(Input data)
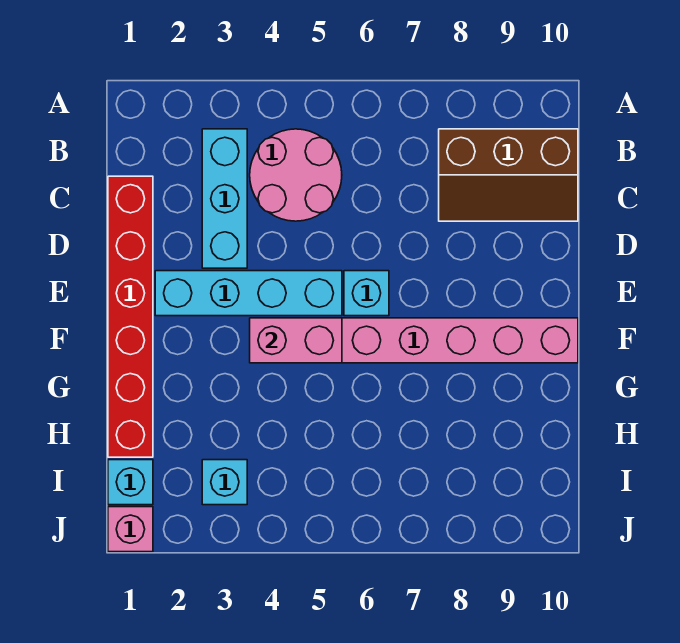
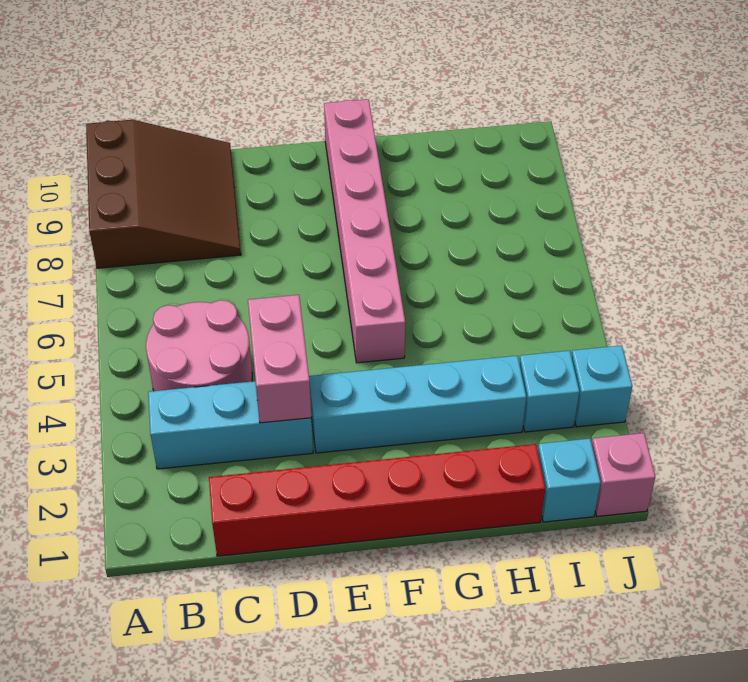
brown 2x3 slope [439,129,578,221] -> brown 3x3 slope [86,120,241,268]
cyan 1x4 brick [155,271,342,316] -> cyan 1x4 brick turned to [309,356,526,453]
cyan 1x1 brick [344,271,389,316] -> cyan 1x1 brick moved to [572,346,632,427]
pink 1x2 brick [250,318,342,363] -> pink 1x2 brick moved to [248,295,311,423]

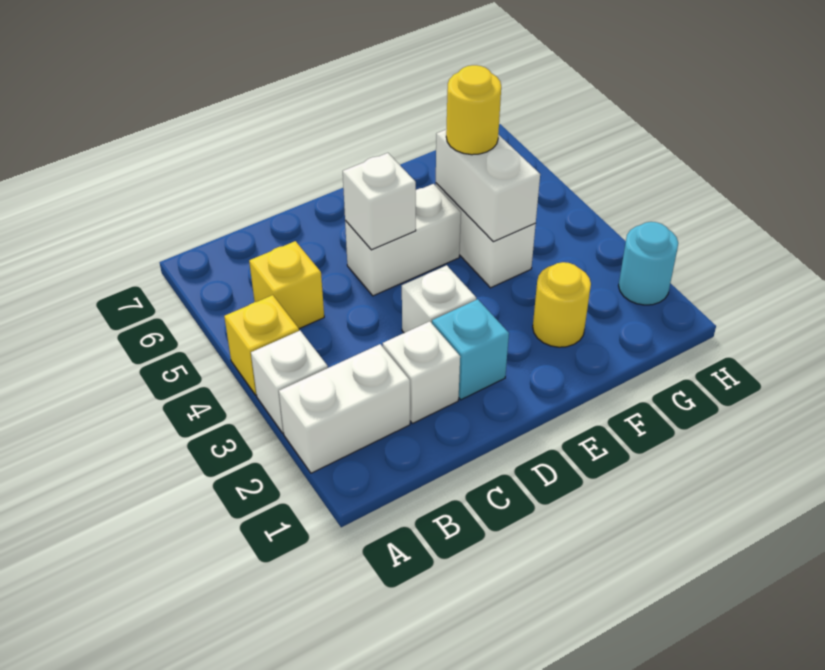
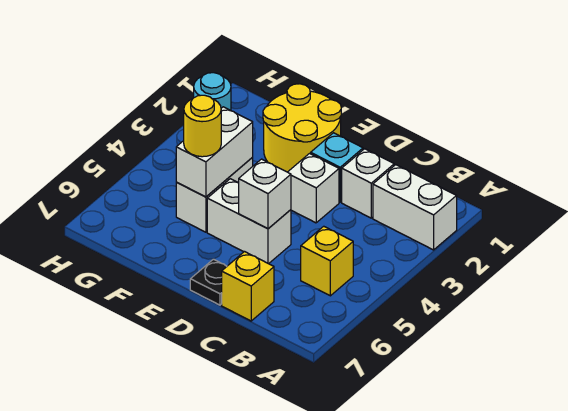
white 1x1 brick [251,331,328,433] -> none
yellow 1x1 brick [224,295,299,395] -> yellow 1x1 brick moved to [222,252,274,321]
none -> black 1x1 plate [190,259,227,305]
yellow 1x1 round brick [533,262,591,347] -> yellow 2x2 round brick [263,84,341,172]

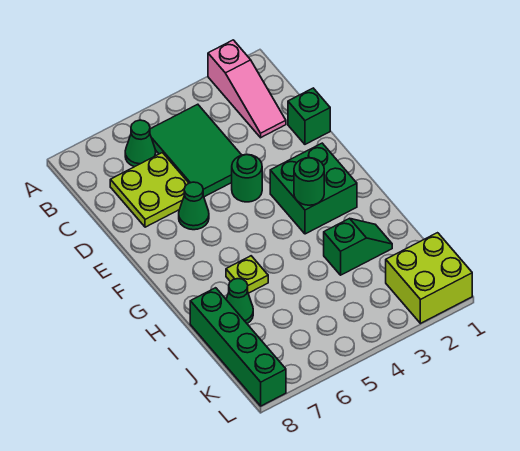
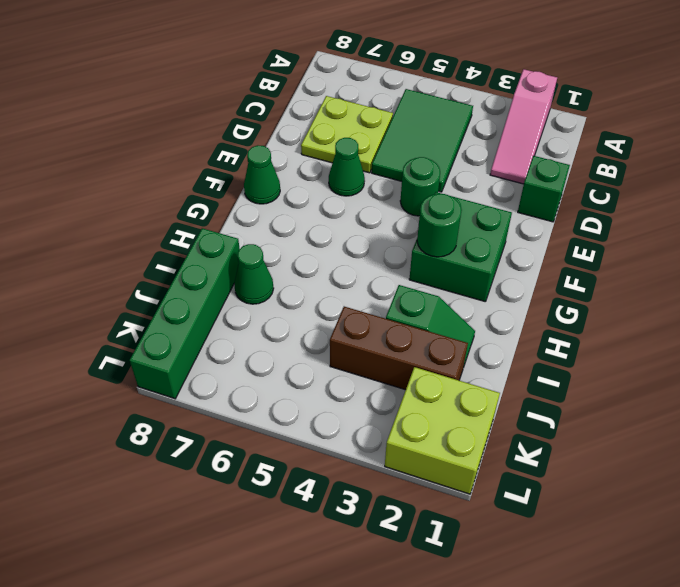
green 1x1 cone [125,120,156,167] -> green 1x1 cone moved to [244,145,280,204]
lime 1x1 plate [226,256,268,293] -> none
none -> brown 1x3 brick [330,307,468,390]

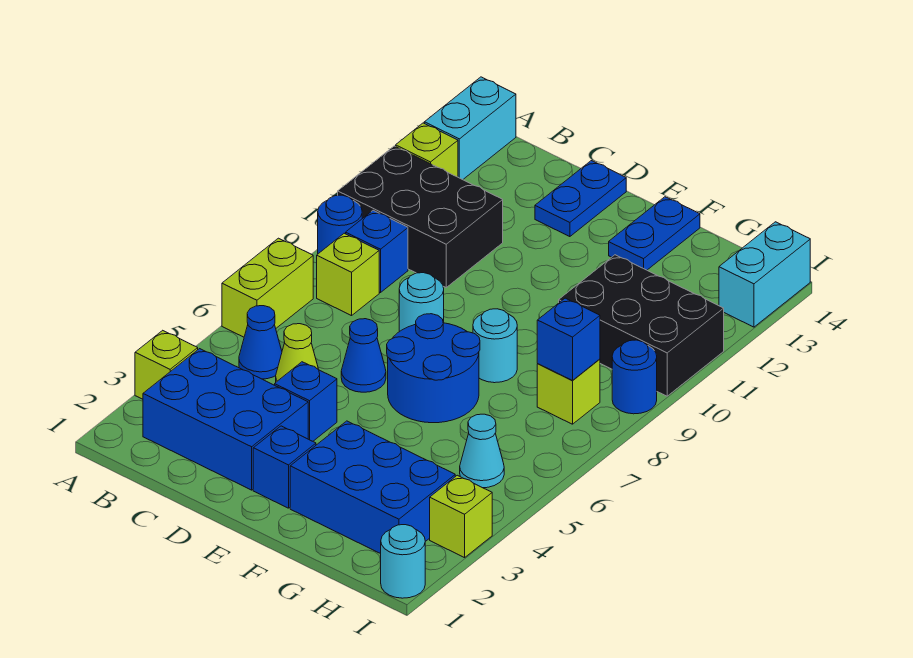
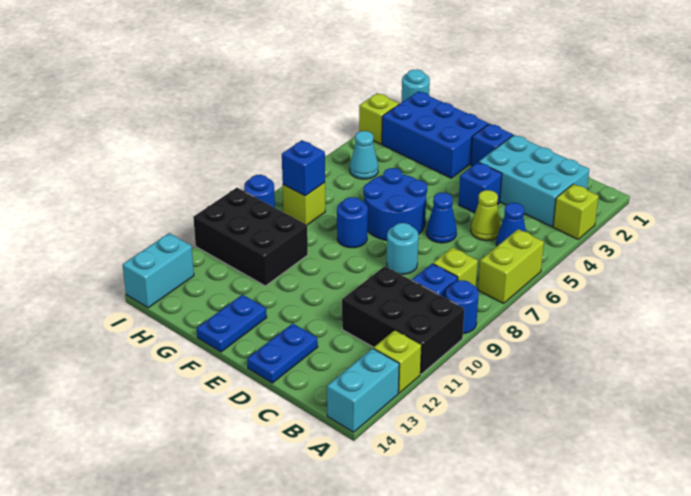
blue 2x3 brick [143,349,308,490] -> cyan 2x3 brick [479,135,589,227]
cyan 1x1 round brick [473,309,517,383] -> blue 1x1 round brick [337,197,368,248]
(End Input data)
(Input data)
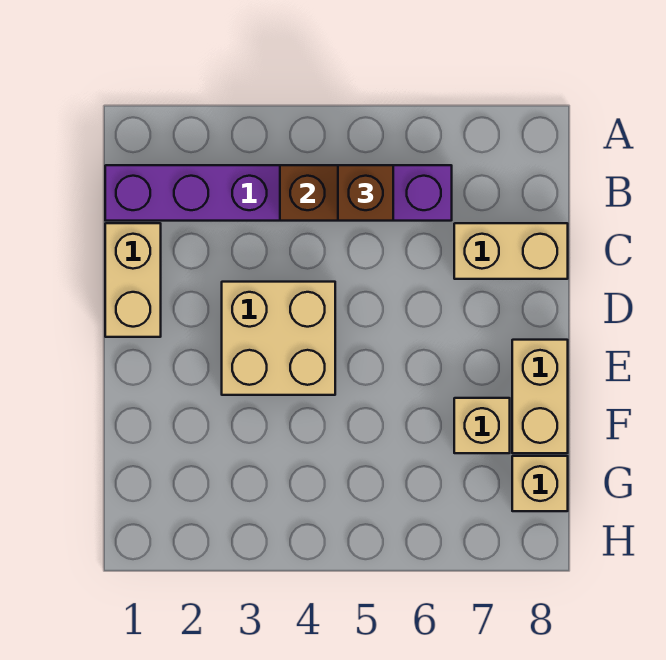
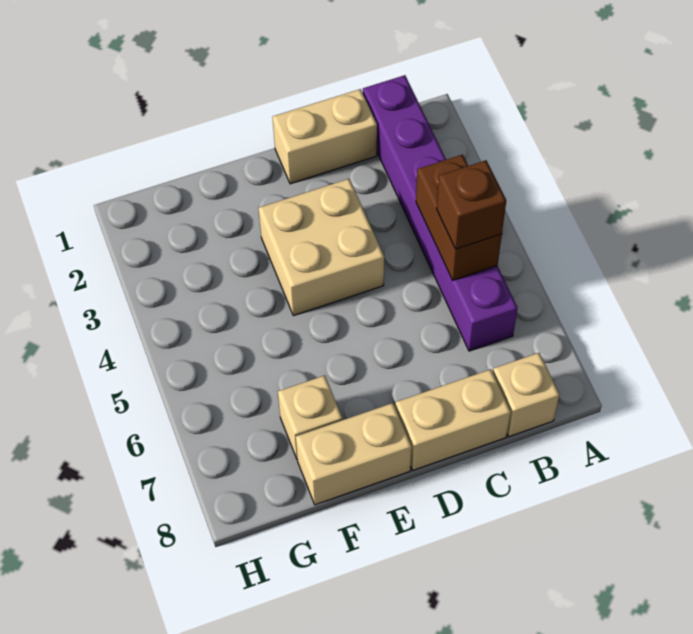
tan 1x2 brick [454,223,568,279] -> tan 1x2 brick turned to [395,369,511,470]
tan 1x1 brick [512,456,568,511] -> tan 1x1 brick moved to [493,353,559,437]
(End Input data)
» **Task instructions**
Give back exactly the lines above from the one with "yellow 1x1 brick [224,295,299,395]" through the one with "lime 1x1 plate [226,256,268,293] -> none", both included. Pictures don't belong in the copy.

» **Solution to the problem**
yellow 1x1 brick [224,295,299,395] -> yellow 1x1 brick moved to [222,252,274,321]
none -> black 1x1 plate [190,259,227,305]
yellow 1x1 round brick [533,262,591,347] -> yellow 2x2 round brick [263,84,341,172]

green 1x1 cone [125,120,156,167] -> green 1x1 cone moved to [244,145,280,204]
lime 1x1 plate [226,256,268,293] -> none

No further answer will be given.